DIRECTIONS FOR THIS TASK
From the listing below, copy only the lines from the line that contains "none -> purple carrot [379,315,428,394]" to the line that contains "none -> yellow spray bottle [311,104,388,247]", counting those two lines as part of the copy.

DATA LISTING
──────
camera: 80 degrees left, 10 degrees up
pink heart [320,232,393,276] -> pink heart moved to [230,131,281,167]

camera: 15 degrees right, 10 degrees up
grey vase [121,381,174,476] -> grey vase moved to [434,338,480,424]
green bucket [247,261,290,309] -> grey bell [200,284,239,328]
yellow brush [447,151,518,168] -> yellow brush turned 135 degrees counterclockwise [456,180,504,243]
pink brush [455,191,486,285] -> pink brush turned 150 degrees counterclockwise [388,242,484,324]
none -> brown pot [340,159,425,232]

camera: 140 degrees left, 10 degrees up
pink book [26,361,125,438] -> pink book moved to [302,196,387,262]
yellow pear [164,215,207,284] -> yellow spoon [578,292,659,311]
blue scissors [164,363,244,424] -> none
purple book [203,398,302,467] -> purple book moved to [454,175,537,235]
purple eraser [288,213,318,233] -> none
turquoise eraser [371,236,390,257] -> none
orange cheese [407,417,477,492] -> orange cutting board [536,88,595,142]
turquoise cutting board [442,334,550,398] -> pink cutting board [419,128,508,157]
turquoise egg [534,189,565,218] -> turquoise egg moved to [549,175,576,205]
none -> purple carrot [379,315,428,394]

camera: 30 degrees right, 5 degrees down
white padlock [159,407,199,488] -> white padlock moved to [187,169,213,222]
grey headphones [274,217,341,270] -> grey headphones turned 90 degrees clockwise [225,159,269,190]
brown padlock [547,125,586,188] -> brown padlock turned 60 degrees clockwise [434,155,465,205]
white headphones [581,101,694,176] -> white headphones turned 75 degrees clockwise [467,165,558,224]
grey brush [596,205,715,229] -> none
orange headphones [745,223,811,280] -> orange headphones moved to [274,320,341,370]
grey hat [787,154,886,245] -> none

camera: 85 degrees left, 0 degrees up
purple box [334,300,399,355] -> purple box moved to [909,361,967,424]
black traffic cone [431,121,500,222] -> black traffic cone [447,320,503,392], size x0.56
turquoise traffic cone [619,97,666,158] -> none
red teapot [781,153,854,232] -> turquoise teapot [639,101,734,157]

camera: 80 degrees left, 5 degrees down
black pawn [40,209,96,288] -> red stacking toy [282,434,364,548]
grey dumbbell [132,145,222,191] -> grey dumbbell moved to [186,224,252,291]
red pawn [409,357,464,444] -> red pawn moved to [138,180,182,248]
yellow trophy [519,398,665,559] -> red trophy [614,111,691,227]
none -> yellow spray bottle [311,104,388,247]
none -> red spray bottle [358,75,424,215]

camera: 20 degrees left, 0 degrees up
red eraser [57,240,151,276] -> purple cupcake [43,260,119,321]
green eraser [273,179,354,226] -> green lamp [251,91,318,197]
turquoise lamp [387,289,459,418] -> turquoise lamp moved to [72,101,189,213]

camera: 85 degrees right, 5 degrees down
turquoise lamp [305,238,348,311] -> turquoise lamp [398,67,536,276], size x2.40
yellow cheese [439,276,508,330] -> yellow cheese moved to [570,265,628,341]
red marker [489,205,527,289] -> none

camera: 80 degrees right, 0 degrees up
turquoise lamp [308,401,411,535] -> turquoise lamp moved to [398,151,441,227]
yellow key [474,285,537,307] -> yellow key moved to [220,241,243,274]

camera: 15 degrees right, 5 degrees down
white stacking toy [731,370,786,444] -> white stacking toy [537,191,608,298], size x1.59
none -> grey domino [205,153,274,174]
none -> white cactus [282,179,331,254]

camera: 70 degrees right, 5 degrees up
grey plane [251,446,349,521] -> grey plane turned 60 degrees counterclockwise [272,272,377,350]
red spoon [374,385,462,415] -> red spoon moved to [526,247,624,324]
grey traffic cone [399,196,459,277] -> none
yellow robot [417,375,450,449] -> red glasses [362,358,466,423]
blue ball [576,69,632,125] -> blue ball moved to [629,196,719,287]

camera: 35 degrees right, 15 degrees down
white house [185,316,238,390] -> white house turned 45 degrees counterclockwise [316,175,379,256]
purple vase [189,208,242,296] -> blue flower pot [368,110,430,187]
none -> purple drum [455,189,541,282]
──────
SOLUTION TO THE PROBLEM
none -> purple carrot [379,315,428,394]

camera: 30 degrees right, 5 degrees down
white padlock [159,407,199,488] -> white padlock moved to [187,169,213,222]
grey headphones [274,217,341,270] -> grey headphones turned 90 degrees clockwise [225,159,269,190]
brown padlock [547,125,586,188] -> brown padlock turned 60 degrees clockwise [434,155,465,205]
white headphones [581,101,694,176] -> white headphones turned 75 degrees clockwise [467,165,558,224]
grey brush [596,205,715,229] -> none
orange headphones [745,223,811,280] -> orange headphones moved to [274,320,341,370]
grey hat [787,154,886,245] -> none

camera: 85 degrees left, 0 degrees up
purple box [334,300,399,355] -> purple box moved to [909,361,967,424]
black traffic cone [431,121,500,222] -> black traffic cone [447,320,503,392], size x0.56
turquoise traffic cone [619,97,666,158] -> none
red teapot [781,153,854,232] -> turquoise teapot [639,101,734,157]

camera: 80 degrees left, 5 degrees down
black pawn [40,209,96,288] -> red stacking toy [282,434,364,548]
grey dumbbell [132,145,222,191] -> grey dumbbell moved to [186,224,252,291]
red pawn [409,357,464,444] -> red pawn moved to [138,180,182,248]
yellow trophy [519,398,665,559] -> red trophy [614,111,691,227]
none -> yellow spray bottle [311,104,388,247]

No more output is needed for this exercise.